ACTIVITY: Work out how many lines of the records hold the string "switch", and reply with that number alone.

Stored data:
==*==
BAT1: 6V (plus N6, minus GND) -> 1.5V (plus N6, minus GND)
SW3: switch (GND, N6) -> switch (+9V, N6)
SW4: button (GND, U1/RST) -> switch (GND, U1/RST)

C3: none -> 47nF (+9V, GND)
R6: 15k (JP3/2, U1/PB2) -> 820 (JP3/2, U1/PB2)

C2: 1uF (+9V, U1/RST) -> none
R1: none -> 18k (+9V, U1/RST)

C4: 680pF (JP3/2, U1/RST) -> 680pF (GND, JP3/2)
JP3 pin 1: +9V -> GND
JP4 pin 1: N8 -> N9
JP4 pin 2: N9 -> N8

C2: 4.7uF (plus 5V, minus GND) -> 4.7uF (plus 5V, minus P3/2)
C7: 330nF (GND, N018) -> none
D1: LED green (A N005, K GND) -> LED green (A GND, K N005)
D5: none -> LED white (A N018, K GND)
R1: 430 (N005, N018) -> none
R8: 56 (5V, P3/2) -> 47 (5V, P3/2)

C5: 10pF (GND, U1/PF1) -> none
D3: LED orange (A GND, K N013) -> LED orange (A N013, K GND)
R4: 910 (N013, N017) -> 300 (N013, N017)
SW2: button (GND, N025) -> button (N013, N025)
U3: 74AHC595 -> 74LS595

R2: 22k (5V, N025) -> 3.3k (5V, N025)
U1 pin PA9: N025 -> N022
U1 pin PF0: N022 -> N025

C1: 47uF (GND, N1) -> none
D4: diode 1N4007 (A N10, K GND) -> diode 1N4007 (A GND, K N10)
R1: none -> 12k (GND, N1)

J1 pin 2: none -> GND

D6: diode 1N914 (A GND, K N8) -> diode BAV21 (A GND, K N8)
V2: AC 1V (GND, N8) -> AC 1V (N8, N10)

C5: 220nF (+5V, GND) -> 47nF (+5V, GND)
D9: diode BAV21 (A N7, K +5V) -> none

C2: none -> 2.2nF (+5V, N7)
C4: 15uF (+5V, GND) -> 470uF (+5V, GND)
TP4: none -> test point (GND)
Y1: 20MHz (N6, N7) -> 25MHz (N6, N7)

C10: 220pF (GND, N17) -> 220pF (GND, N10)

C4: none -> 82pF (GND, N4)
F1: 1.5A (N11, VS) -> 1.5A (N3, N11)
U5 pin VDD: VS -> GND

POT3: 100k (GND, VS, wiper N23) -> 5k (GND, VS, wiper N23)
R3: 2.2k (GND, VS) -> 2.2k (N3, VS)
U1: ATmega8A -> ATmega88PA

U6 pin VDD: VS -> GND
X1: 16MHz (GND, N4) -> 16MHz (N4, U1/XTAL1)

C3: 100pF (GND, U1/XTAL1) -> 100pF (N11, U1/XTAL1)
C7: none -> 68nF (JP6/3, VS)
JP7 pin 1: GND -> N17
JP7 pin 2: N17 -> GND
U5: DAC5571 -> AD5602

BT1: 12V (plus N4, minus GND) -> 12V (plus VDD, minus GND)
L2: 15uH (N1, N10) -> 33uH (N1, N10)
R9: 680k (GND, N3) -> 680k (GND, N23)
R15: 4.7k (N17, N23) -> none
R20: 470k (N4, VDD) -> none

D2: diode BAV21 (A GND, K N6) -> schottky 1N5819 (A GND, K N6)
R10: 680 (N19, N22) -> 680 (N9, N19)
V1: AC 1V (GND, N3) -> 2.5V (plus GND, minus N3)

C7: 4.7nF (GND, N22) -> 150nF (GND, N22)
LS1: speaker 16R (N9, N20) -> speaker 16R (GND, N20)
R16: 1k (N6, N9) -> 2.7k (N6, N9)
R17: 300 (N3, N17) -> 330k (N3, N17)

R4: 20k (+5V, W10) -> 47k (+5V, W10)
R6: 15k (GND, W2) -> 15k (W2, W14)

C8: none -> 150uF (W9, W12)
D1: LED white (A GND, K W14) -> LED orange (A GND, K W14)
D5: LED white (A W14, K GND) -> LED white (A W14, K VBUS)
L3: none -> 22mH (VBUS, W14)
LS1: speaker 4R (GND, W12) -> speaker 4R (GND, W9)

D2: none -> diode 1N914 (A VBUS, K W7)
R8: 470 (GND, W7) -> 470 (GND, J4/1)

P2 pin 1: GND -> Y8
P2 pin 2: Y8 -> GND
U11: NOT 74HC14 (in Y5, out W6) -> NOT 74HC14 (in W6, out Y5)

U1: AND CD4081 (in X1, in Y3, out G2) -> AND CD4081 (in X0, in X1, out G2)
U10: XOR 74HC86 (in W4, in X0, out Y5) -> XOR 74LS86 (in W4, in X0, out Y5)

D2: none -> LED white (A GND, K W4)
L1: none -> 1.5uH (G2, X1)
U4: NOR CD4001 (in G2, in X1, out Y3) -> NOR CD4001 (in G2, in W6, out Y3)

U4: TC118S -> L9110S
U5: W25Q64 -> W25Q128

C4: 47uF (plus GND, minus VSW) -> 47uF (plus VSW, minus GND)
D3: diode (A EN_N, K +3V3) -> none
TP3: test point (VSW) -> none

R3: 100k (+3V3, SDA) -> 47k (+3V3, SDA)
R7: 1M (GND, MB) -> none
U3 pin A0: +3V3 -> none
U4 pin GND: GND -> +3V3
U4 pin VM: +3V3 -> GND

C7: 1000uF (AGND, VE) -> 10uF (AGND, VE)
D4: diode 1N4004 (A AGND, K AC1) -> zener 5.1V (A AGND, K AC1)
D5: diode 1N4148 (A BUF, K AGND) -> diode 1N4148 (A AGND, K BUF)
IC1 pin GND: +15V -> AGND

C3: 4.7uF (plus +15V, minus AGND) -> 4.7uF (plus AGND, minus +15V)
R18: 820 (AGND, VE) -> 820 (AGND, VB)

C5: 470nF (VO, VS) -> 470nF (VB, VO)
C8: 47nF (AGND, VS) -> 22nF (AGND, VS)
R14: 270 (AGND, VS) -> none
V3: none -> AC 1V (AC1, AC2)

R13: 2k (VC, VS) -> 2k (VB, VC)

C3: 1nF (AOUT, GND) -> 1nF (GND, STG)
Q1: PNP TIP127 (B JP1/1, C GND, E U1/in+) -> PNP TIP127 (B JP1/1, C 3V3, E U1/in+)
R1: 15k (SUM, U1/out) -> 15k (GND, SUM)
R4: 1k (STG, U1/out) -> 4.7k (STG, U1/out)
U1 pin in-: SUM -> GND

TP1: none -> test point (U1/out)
==*==
REPLY TO THE EXERCISE: 2